◆ Task instructions:
Return each line of the data below that contains the string "cube".

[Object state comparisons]
○ ○ ○ ○ ○

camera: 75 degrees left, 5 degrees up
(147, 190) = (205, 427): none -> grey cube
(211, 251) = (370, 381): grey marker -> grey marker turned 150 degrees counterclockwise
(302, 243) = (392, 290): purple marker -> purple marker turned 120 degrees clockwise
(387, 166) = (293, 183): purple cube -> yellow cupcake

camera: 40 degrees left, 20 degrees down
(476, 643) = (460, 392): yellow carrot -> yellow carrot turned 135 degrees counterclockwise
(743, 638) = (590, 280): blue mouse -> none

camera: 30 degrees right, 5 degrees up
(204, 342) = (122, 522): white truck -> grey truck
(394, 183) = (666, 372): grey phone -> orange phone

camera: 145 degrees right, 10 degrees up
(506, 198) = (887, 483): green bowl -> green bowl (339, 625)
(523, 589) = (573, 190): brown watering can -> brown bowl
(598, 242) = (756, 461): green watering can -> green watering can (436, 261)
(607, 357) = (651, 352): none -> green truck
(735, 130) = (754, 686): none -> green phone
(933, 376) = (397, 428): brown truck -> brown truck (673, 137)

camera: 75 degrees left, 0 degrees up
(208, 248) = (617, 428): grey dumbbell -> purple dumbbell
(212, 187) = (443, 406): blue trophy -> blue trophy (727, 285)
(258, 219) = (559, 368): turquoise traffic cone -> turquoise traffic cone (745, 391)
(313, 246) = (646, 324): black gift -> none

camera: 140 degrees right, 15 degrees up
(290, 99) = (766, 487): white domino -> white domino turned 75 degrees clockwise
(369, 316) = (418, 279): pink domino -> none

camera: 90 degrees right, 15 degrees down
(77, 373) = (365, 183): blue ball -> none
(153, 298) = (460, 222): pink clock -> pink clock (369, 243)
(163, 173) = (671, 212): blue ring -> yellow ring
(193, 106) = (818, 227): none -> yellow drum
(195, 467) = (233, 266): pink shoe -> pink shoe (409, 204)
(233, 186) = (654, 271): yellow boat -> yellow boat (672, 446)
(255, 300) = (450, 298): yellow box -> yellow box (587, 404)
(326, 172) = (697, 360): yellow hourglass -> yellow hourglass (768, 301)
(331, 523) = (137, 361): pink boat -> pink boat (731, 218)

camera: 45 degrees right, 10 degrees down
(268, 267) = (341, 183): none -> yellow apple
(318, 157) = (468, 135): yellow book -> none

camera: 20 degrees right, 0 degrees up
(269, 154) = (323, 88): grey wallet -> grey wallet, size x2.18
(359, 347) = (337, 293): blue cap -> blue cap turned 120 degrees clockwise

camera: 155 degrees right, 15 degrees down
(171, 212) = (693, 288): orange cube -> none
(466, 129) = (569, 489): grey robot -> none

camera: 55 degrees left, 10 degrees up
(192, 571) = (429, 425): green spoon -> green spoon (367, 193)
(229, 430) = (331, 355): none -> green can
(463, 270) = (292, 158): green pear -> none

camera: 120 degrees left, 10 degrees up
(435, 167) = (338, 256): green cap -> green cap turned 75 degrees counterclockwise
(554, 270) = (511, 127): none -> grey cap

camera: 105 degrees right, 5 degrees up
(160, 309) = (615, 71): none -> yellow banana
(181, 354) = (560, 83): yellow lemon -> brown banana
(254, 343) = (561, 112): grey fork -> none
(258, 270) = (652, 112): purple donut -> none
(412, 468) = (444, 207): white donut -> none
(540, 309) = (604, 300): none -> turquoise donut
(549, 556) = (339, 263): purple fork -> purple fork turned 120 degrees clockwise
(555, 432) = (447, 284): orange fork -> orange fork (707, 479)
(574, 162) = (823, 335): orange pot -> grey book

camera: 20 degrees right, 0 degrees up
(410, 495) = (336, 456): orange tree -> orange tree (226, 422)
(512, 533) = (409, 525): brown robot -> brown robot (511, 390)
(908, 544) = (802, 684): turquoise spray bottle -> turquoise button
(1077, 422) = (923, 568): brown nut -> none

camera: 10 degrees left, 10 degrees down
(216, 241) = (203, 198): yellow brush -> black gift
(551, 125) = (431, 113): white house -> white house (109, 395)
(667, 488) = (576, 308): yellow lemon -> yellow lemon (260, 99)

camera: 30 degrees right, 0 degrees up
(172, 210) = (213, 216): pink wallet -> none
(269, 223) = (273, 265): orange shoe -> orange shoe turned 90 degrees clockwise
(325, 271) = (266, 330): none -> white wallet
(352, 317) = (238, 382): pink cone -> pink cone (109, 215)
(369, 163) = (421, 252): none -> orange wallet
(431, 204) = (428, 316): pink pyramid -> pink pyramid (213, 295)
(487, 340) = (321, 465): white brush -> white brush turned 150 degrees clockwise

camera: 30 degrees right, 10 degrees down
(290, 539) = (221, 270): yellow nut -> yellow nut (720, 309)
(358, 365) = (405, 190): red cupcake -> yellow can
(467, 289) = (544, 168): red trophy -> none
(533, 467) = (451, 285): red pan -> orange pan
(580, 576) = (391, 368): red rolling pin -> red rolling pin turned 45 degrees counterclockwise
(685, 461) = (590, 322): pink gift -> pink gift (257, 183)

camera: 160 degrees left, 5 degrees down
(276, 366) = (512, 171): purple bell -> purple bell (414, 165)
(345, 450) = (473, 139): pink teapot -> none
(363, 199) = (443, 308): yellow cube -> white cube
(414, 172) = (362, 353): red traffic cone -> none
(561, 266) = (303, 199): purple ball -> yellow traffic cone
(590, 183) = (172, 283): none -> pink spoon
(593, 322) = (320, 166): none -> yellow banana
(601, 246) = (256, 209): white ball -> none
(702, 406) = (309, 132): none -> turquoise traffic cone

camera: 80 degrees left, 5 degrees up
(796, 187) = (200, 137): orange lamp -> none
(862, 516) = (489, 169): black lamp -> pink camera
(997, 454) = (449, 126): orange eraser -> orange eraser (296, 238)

○ ○ ○ ○ ○

◆ Output of the exercise:
(147, 190) = (205, 427): none -> grey cube
(387, 166) = (293, 183): purple cube -> yellow cupcake
(171, 212) = (693, 288): orange cube -> none
(363, 199) = (443, 308): yellow cube -> white cube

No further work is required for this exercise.